### Task to carry out
Send each entry back exactly as given, pictures excluded.

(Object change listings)
▶

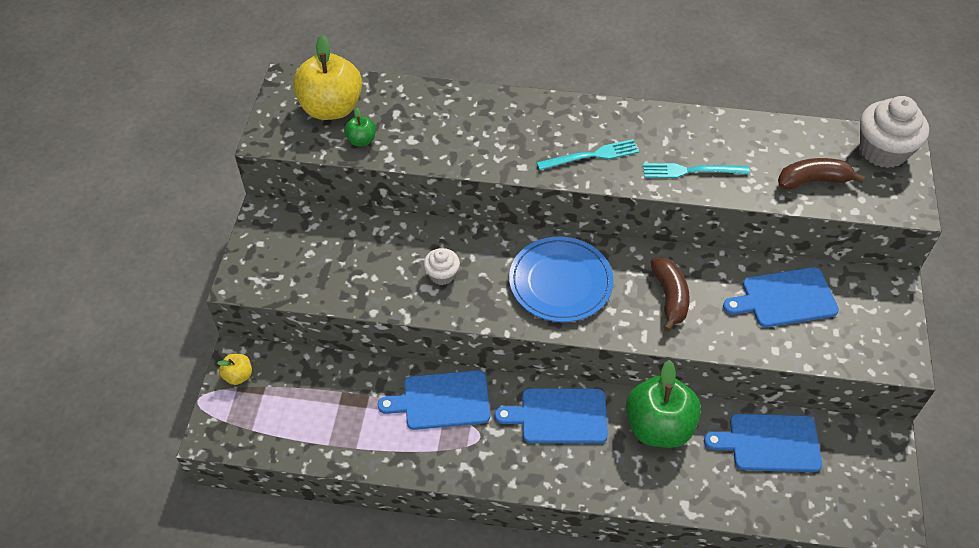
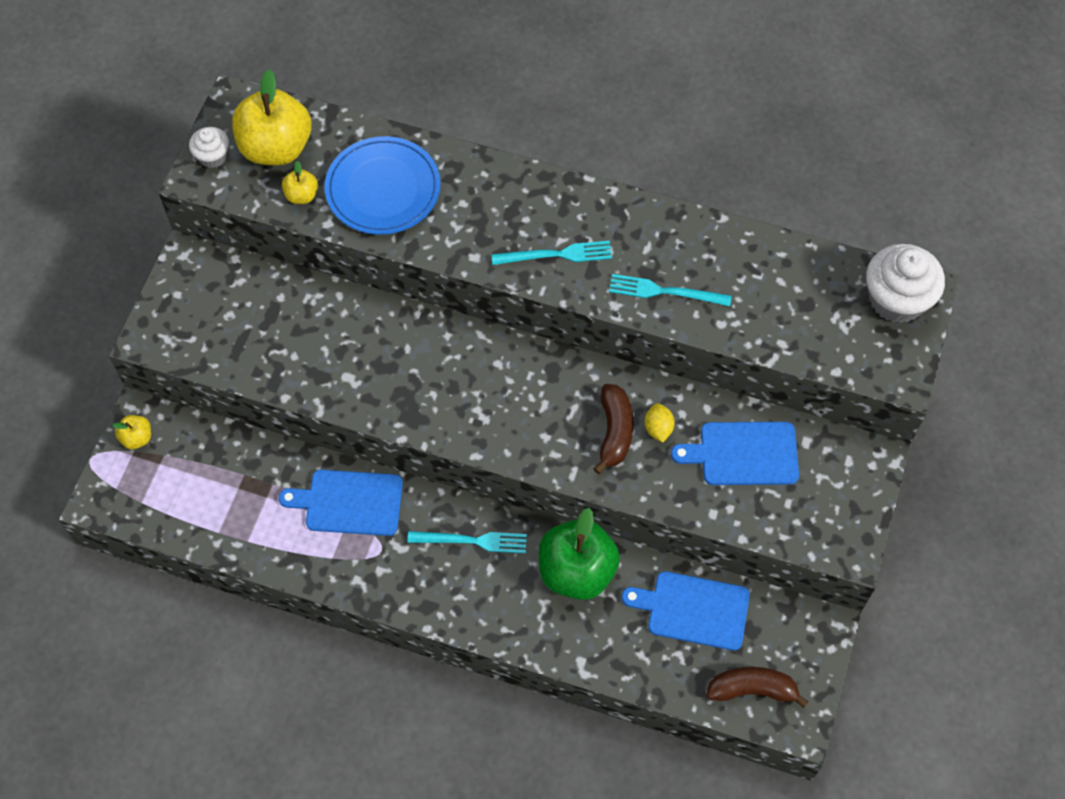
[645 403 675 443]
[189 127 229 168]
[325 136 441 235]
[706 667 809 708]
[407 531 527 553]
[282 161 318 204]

◀

### Answer area
[645 403 675 443]
[189 127 229 168]
[325 136 441 235]
[706 667 809 708]
[407 531 527 553]
[282 161 318 204]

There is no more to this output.